**EXERCISE BRIEF:**
Look in the data below for the line that has "brown spoon [299,380,381,460]", then print exactly every line from there through the line that has "white car [481,396,696,533]", leaving pictures out.

[[ DATA TO PROCESS open ]]

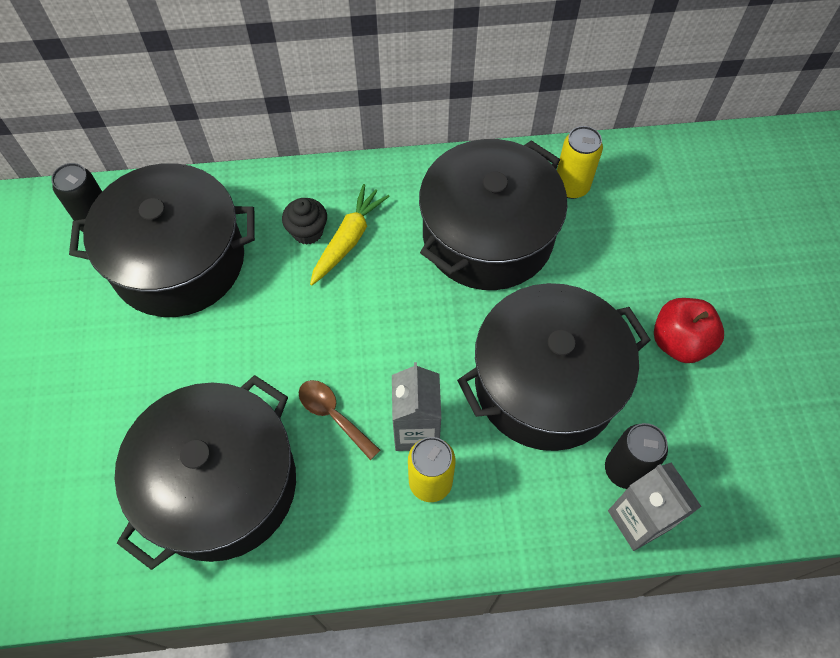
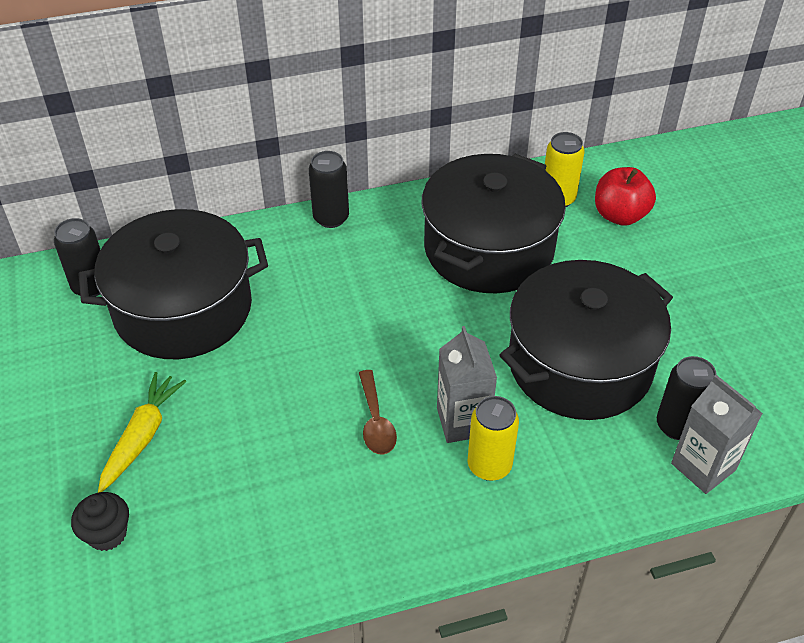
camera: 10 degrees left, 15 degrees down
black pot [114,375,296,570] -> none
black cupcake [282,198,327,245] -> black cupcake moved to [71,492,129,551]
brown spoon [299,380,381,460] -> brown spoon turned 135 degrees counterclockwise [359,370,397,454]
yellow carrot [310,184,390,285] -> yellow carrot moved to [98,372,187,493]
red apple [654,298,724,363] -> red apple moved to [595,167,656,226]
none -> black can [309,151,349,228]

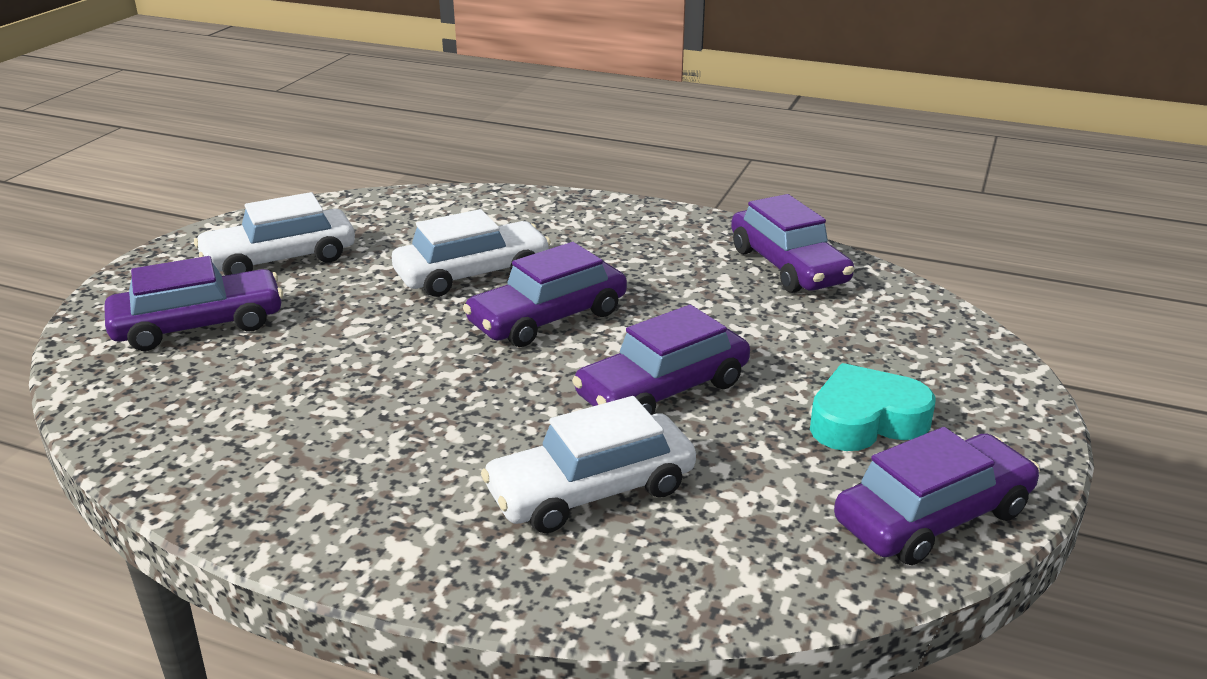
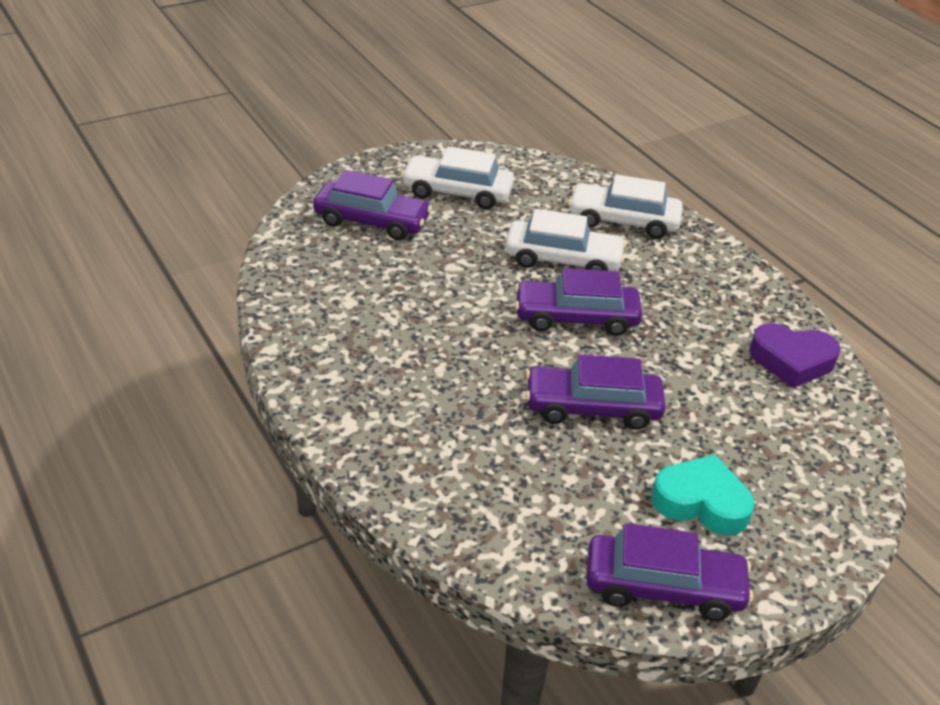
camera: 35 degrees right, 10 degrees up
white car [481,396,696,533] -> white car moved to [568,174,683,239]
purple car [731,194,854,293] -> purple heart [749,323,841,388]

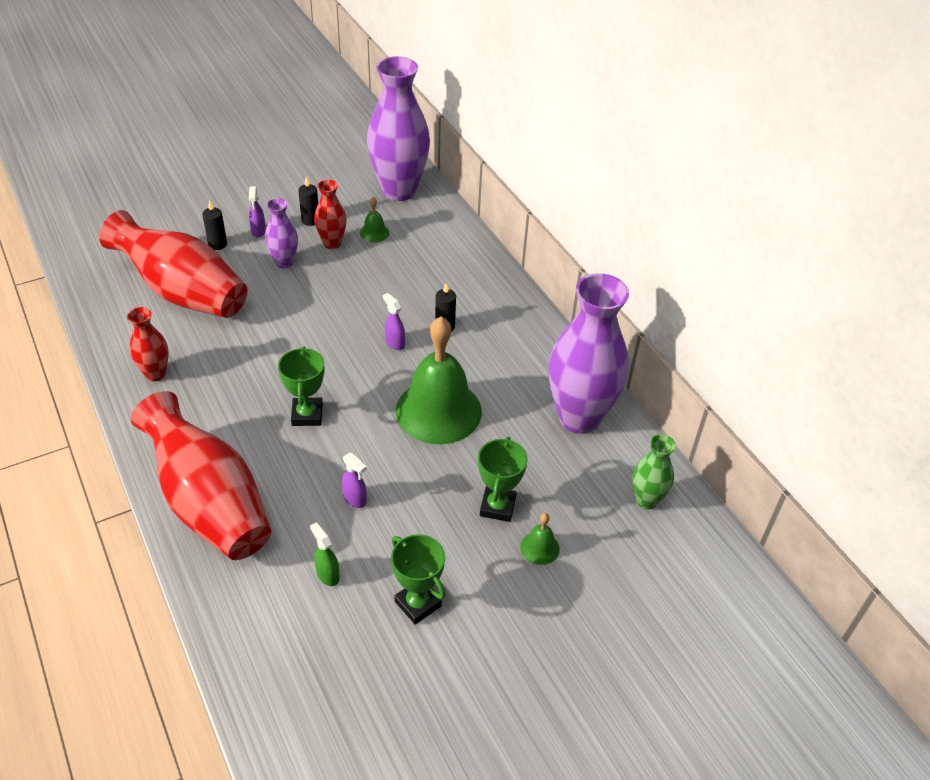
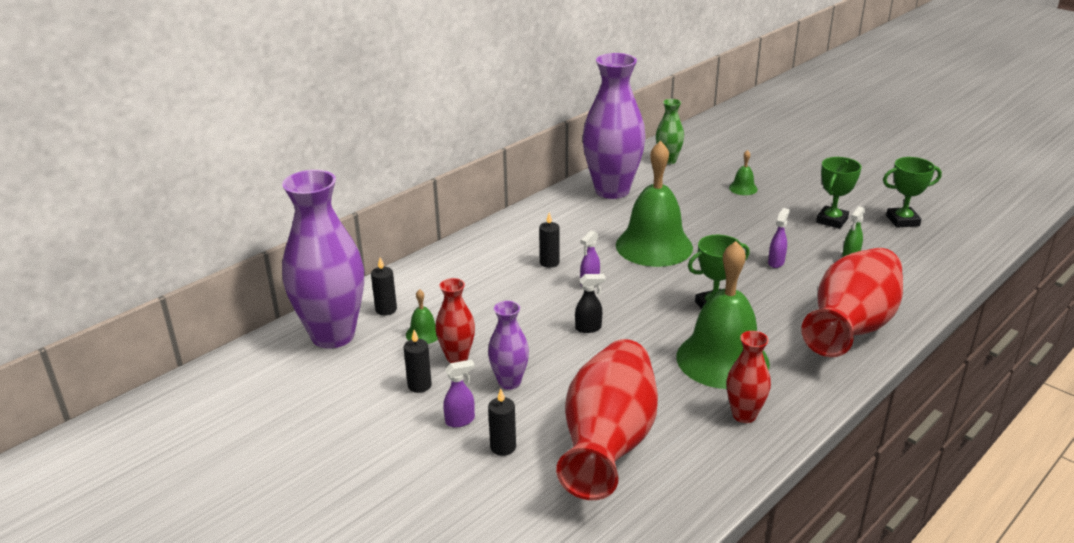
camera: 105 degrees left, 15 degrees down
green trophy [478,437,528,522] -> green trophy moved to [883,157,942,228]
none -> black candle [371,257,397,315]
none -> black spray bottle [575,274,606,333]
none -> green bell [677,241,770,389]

[[ DATA TO PROCESS closed ]]

**EXERCISE OUTPUT:**
brown spoon [299,380,381,460] -> brown spoon turned 135 degrees counterclockwise [359,370,397,454]
yellow carrot [310,184,390,285] -> yellow carrot moved to [98,372,187,493]
red apple [654,298,724,363] -> red apple moved to [595,167,656,226]
none -> black can [309,151,349,228]

camera: 35 degrees right, 10 degrees up
white car [481,396,696,533] -> white car moved to [568,174,683,239]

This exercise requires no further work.